**Your task:** Working through the entries below, find how many lines include the string "XNOR"; give only that number.

**Listed entries:**
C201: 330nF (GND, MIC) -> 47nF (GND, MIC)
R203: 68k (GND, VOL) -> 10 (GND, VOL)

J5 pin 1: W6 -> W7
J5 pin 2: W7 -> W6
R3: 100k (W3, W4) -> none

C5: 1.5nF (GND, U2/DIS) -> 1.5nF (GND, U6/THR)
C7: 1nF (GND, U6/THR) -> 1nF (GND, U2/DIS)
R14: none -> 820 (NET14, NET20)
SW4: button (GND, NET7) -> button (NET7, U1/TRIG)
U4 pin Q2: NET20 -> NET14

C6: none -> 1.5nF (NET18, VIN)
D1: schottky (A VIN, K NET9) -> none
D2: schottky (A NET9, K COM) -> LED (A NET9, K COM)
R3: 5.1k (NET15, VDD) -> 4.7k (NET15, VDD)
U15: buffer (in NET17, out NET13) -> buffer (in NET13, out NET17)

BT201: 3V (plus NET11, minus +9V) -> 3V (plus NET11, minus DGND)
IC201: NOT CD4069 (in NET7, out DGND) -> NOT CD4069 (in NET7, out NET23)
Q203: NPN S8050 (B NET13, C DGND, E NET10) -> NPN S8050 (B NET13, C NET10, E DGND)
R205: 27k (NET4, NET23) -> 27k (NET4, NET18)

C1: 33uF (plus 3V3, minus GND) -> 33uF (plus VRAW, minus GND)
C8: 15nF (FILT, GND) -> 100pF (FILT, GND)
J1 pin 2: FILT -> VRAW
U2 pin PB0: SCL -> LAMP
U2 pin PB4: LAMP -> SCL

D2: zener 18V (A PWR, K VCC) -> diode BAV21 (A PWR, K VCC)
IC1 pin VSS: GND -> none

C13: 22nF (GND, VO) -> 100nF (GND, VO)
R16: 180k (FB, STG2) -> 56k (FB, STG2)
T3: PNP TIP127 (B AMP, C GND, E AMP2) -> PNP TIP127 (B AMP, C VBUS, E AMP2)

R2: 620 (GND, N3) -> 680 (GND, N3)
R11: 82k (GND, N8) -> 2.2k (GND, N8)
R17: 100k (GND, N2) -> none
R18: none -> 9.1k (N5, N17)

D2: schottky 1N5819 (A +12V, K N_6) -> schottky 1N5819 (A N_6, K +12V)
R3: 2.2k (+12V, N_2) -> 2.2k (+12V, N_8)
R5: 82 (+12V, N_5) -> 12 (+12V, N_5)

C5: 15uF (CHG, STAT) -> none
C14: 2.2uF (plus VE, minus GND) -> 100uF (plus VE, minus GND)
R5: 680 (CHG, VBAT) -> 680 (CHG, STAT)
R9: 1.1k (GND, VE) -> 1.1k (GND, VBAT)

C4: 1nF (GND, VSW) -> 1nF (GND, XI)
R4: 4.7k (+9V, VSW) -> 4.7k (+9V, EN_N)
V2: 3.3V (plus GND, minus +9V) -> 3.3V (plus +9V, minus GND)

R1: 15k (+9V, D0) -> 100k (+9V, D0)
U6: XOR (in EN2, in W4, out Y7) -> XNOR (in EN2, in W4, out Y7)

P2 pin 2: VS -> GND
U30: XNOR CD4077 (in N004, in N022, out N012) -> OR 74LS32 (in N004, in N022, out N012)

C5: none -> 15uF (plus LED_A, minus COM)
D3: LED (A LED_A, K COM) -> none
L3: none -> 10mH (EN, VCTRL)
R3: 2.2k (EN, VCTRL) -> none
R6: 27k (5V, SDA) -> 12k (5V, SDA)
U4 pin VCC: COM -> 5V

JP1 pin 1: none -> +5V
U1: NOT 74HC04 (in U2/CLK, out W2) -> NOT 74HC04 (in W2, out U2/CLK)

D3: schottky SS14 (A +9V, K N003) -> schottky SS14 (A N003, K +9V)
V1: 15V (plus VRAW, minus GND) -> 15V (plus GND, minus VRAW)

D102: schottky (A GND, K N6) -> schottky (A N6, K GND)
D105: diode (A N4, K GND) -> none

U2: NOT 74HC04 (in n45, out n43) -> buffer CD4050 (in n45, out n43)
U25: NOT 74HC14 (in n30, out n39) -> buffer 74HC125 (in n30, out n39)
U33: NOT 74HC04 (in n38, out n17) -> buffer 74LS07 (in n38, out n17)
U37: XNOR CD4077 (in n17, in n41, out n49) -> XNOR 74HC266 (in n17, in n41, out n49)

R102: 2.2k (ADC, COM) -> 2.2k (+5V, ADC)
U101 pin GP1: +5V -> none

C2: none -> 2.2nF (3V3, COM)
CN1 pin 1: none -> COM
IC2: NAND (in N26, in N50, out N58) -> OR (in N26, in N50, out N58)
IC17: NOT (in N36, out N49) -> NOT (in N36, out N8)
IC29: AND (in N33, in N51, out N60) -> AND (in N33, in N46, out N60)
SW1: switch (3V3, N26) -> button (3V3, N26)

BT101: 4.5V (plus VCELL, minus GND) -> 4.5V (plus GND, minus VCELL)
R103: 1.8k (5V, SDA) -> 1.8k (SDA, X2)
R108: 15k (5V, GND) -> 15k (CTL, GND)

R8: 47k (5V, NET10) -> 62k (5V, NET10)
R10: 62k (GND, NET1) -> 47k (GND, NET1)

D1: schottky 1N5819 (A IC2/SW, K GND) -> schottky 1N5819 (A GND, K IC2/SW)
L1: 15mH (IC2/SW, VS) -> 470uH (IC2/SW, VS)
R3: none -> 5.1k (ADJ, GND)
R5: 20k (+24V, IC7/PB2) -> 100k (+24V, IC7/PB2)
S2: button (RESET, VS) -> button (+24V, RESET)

**Your solution:** 3